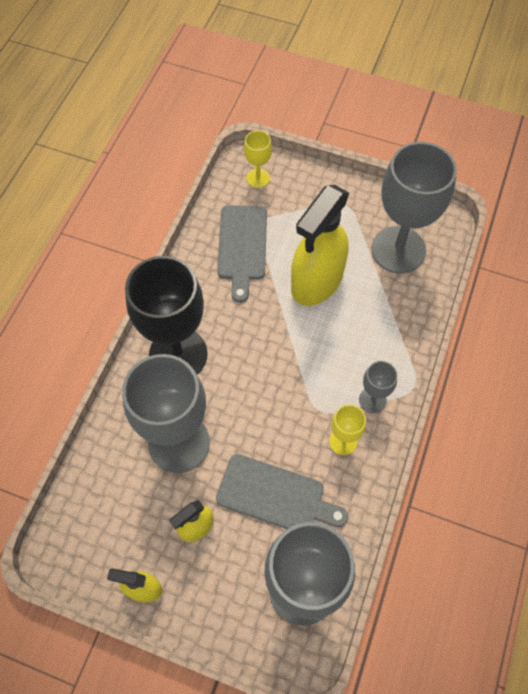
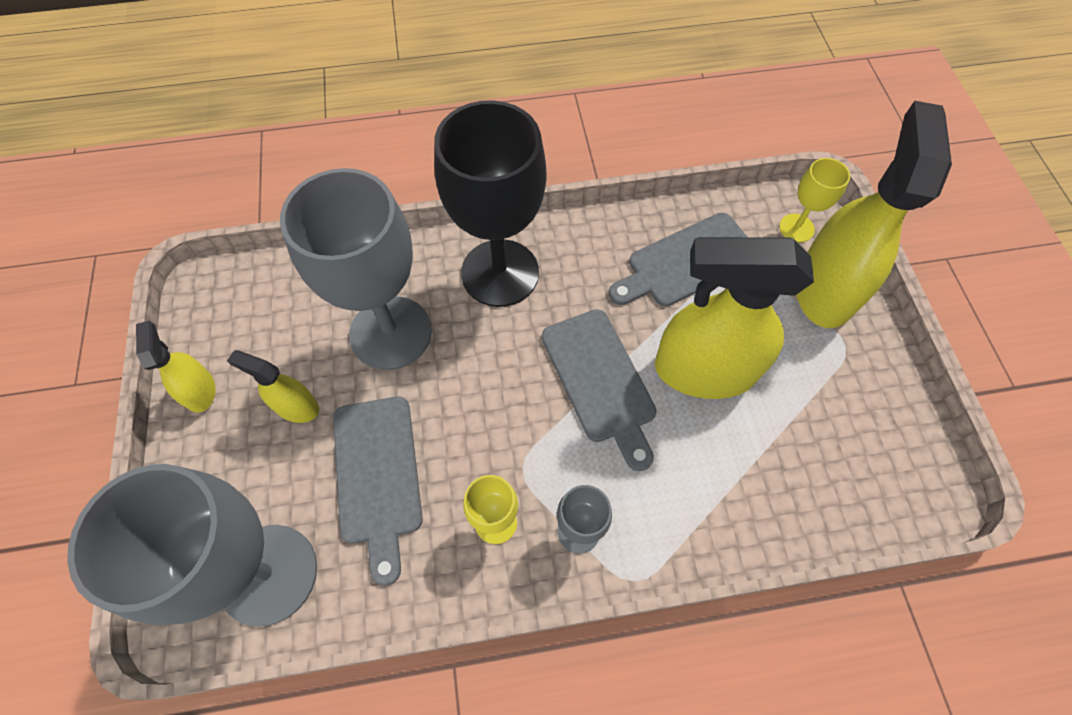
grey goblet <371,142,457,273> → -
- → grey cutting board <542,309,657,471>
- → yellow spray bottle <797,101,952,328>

____________________

§ **WORK TO COMPLETE**: Gather all lines with the string "grey" from the data.

§ **EXERCISE RESPONSE**:
grey goblet <371,142,457,273> → -
- → grey cutting board <542,309,657,471>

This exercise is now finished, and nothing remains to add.